[Opening Working data section]

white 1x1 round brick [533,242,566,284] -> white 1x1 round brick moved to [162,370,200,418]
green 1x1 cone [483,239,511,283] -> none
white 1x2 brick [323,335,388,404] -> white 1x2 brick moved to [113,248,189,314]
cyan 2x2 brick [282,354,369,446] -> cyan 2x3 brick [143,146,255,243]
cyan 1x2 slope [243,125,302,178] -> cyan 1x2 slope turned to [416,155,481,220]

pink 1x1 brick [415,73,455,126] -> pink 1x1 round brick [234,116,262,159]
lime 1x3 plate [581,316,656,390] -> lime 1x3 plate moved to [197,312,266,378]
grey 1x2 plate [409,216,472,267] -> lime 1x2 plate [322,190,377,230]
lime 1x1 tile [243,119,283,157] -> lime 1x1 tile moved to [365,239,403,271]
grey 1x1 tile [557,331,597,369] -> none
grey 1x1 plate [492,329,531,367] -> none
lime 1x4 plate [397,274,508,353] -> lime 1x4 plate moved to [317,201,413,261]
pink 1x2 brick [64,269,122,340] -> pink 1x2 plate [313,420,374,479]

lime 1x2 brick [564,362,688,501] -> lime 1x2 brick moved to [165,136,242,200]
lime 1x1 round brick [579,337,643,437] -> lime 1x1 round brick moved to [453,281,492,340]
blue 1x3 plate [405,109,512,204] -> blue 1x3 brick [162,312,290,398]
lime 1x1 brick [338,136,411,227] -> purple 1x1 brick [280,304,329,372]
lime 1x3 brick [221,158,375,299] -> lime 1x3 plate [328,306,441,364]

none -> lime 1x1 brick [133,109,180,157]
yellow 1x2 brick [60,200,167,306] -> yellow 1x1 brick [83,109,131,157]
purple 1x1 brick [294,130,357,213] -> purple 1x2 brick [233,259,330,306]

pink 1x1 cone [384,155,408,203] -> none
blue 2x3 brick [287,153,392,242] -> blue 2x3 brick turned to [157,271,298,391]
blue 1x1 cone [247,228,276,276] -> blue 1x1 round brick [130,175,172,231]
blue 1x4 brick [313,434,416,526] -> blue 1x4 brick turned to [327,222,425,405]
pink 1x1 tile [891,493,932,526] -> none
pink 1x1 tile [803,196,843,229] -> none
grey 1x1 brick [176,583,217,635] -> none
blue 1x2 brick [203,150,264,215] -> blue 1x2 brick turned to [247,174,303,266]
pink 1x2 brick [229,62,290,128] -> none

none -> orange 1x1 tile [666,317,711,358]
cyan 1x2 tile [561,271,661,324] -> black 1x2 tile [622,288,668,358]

[Closing Working data section]

**Exercise requirements**
Every entry is to be printed exactly as given.

**Answer for the task**
white 1x1 round brick [533,242,566,284] -> white 1x1 round brick moved to [162,370,200,418]
green 1x1 cone [483,239,511,283] -> none
white 1x2 brick [323,335,388,404] -> white 1x2 brick moved to [113,248,189,314]
cyan 2x2 brick [282,354,369,446] -> cyan 2x3 brick [143,146,255,243]
cyan 1x2 slope [243,125,302,178] -> cyan 1x2 slope turned to [416,155,481,220]

pink 1x1 brick [415,73,455,126] -> pink 1x1 round brick [234,116,262,159]
lime 1x3 plate [581,316,656,390] -> lime 1x3 plate moved to [197,312,266,378]
grey 1x2 plate [409,216,472,267] -> lime 1x2 plate [322,190,377,230]
lime 1x1 tile [243,119,283,157] -> lime 1x1 tile moved to [365,239,403,271]
grey 1x1 tile [557,331,597,369] -> none
grey 1x1 plate [492,329,531,367] -> none
lime 1x4 plate [397,274,508,353] -> lime 1x4 plate moved to [317,201,413,261]
pink 1x2 brick [64,269,122,340] -> pink 1x2 plate [313,420,374,479]

lime 1x2 brick [564,362,688,501] -> lime 1x2 brick moved to [165,136,242,200]
lime 1x1 round brick [579,337,643,437] -> lime 1x1 round brick moved to [453,281,492,340]
blue 1x3 plate [405,109,512,204] -> blue 1x3 brick [162,312,290,398]
lime 1x1 brick [338,136,411,227] -> purple 1x1 brick [280,304,329,372]
lime 1x3 brick [221,158,375,299] -> lime 1x3 plate [328,306,441,364]

none -> lime 1x1 brick [133,109,180,157]
yellow 1x2 brick [60,200,167,306] -> yellow 1x1 brick [83,109,131,157]
purple 1x1 brick [294,130,357,213] -> purple 1x2 brick [233,259,330,306]

pink 1x1 cone [384,155,408,203] -> none
blue 2x3 brick [287,153,392,242] -> blue 2x3 brick turned to [157,271,298,391]
blue 1x1 cone [247,228,276,276] -> blue 1x1 round brick [130,175,172,231]
blue 1x4 brick [313,434,416,526] -> blue 1x4 brick turned to [327,222,425,405]
pink 1x1 tile [891,493,932,526] -> none
pink 1x1 tile [803,196,843,229] -> none
grey 1x1 brick [176,583,217,635] -> none
blue 1x2 brick [203,150,264,215] -> blue 1x2 brick turned to [247,174,303,266]
pink 1x2 brick [229,62,290,128] -> none

none -> orange 1x1 tile [666,317,711,358]
cyan 1x2 tile [561,271,661,324] -> black 1x2 tile [622,288,668,358]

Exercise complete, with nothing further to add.